(DATA EXCERPTS)
=== Begin Enclosure ===
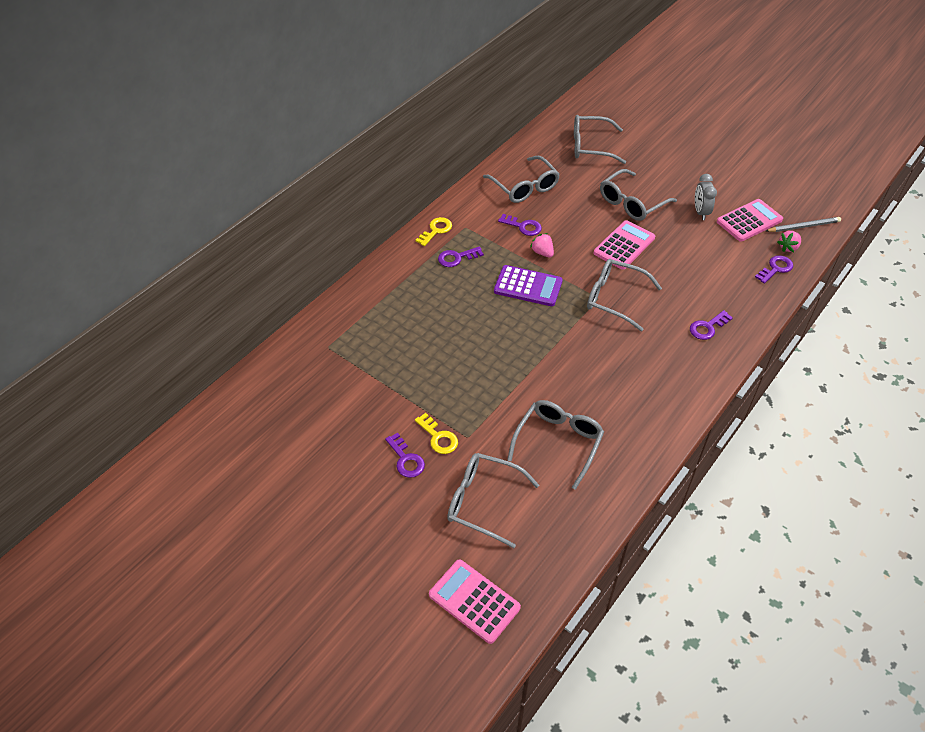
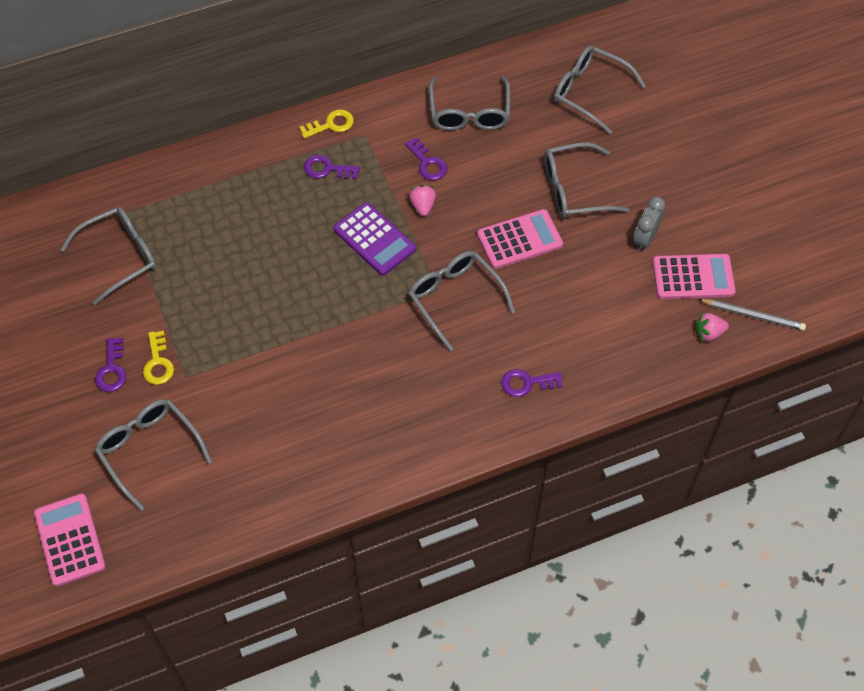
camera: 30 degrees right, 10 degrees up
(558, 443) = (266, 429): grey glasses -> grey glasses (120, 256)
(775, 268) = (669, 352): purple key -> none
=== End Enclosure ===
=== Begin Enclosure ===
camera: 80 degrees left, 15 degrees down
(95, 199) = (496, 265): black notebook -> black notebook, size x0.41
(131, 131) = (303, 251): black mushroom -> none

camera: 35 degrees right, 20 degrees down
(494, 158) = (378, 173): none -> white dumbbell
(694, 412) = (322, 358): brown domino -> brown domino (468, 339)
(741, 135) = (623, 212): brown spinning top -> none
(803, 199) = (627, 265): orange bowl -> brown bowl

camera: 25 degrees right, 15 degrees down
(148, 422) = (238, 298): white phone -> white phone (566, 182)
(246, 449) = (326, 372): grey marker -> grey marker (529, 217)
=== End Enclosure ===
=== Begin Enclosure ===
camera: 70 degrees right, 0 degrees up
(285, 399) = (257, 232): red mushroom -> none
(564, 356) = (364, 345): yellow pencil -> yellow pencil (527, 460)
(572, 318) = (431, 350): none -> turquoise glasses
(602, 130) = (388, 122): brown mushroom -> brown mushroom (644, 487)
=== End Enclosure ===
(REQUIRED WORK) As listed above, the lines from the line with "camera: 25 degrees right, 15 degrees down" to the line with "(246, 449) = (326, 372): grey" are to be echoed exactly, with both ends included and nothing added.

(FINISHED TASK)
camera: 25 degrees right, 15 degrees down
(148, 422) = (238, 298): white phone -> white phone (566, 182)
(246, 449) = (326, 372): grey marker -> grey marker (529, 217)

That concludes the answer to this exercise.